» **Activity**
Exact reproduction required: the lines below from the line with "(87, 240) = (226, 424): grey" to the line with "(241, 227) = (420, 256): orange pawn -> none", both ends included, and no others.

» **Data section**
== Segment start ==
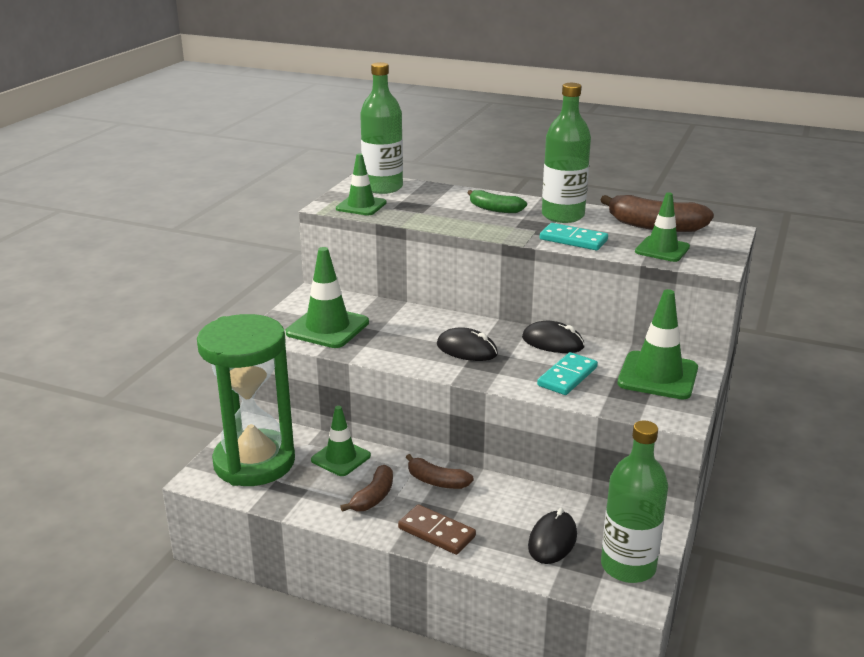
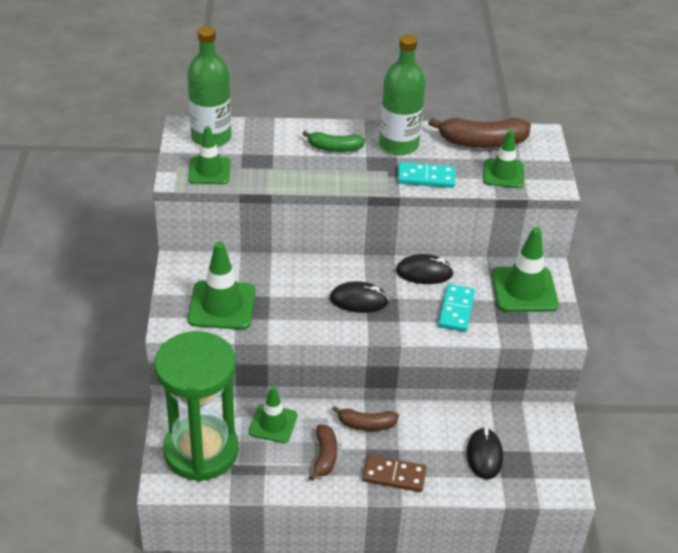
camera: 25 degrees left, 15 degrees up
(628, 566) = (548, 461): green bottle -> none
== Segment end ==
== Segment start ==
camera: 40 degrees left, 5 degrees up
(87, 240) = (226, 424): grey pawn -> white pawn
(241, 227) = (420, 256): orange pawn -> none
== Segment end ==
== Segment start ==
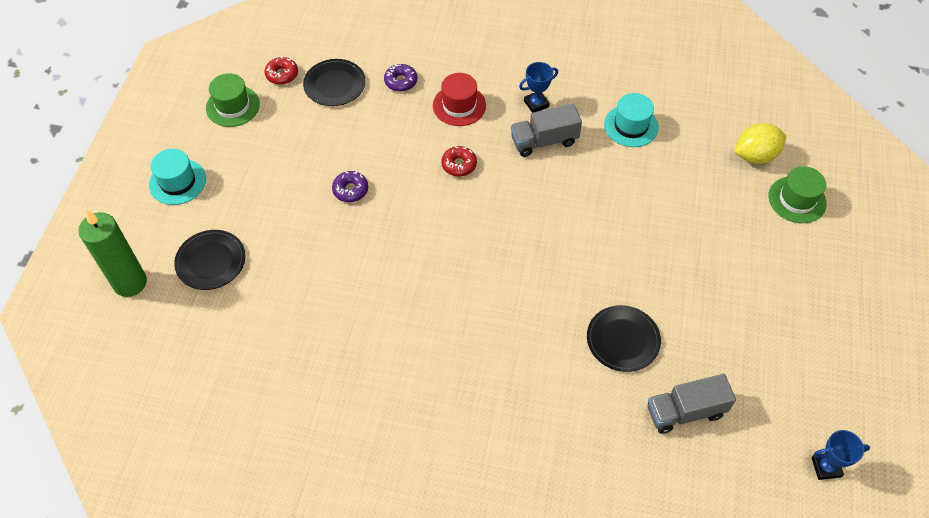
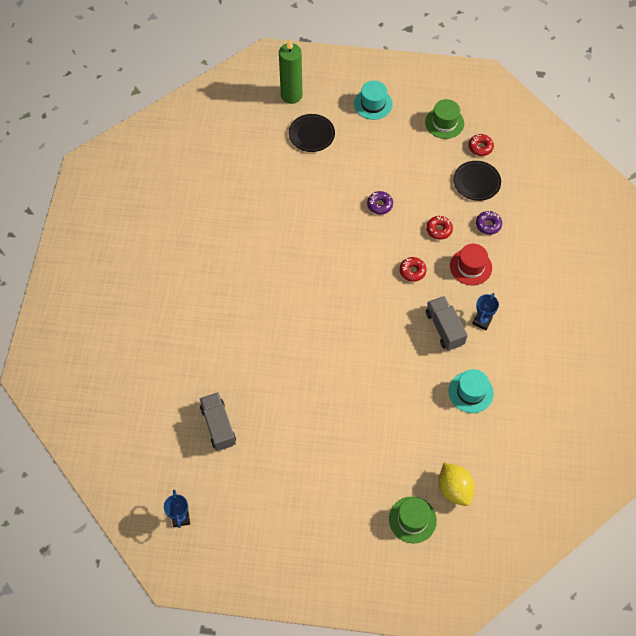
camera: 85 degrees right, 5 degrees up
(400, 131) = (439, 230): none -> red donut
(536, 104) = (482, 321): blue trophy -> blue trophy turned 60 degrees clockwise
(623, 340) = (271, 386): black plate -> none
== Segment end ==
» **Solution to this exercise**
(87, 240) = (226, 424): grey pawn -> white pawn
(241, 227) = (420, 256): orange pawn -> none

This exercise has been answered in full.